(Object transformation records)
*** Block opens ***

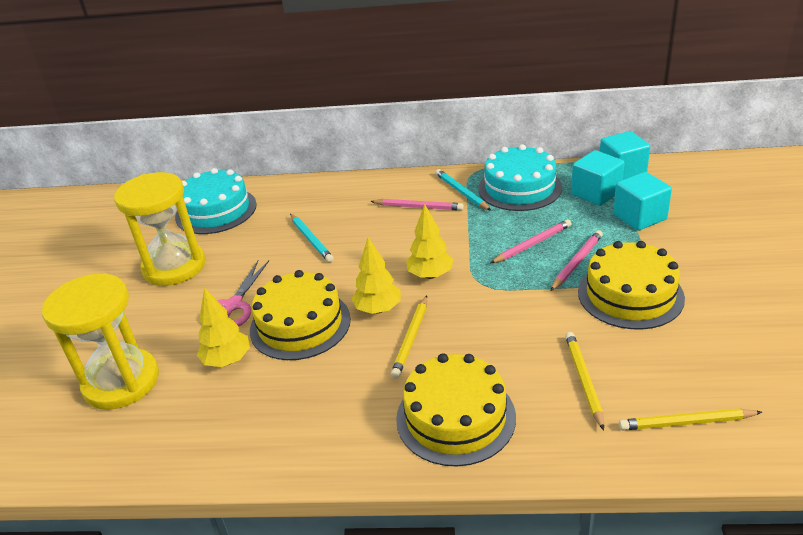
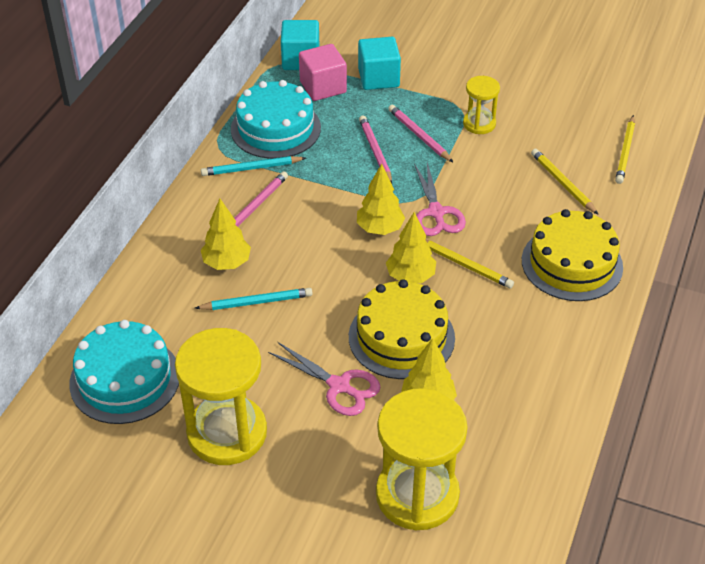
camera: 75 degrees left, 10 degrees up
yellow pencil [565,332,604,430] -> yellow pencil turned 45 degrees clockwise [531,149,599,215]
turquoise cube [571,150,624,206] -> pink cube [299,44,347,101]
yellow cake [578,241,685,330] -> yellow hourglass [463,76,500,134]
none -> yellow tree [201,199,251,270]
none -> pink scissors [414,163,466,236]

*** Block closes ***

(WORK TO COMPLETE)
Repeat the data above in full and exactly. Omit every image.

(YOUR SOLUTION)
camera: 75 degrees left, 10 degrees up
yellow pencil [565,332,604,430] -> yellow pencil turned 45 degrees clockwise [531,149,599,215]
turquoise cube [571,150,624,206] -> pink cube [299,44,347,101]
yellow cake [578,241,685,330] -> yellow hourglass [463,76,500,134]
none -> yellow tree [201,199,251,270]
none -> pink scissors [414,163,466,236]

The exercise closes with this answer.